— REQUIRED WORK —
Go line by line through the data below, counting each one that has "slope", and give the final count only.

<<<<

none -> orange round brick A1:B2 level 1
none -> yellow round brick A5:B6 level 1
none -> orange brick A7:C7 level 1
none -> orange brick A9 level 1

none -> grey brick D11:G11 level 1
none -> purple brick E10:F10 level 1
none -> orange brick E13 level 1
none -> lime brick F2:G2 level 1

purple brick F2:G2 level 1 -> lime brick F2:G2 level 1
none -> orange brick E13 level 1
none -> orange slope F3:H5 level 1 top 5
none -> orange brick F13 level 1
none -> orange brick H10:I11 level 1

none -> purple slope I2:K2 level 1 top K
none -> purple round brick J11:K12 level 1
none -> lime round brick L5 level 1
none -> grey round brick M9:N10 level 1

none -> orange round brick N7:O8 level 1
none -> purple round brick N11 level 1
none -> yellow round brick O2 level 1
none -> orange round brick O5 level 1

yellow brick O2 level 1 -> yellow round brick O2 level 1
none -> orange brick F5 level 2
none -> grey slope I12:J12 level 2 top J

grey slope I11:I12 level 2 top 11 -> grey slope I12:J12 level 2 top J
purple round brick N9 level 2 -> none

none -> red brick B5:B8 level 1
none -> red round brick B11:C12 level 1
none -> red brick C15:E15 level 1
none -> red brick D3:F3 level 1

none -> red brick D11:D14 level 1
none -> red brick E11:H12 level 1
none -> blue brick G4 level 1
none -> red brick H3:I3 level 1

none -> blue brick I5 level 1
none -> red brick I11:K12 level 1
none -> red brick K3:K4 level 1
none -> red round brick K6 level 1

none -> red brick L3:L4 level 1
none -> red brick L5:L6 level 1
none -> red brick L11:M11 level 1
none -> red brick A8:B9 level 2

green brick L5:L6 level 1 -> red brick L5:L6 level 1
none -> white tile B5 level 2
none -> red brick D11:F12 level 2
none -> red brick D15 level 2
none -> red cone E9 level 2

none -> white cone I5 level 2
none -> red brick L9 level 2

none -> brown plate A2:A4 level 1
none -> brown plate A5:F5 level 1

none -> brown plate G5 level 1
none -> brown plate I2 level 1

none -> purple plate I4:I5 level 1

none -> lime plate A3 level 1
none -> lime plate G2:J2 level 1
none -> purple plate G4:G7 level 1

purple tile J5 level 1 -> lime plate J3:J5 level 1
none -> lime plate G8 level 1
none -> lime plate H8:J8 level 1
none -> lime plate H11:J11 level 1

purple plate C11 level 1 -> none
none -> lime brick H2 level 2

>>>>

— SOLUTION FOR THIS EXERCISE —
4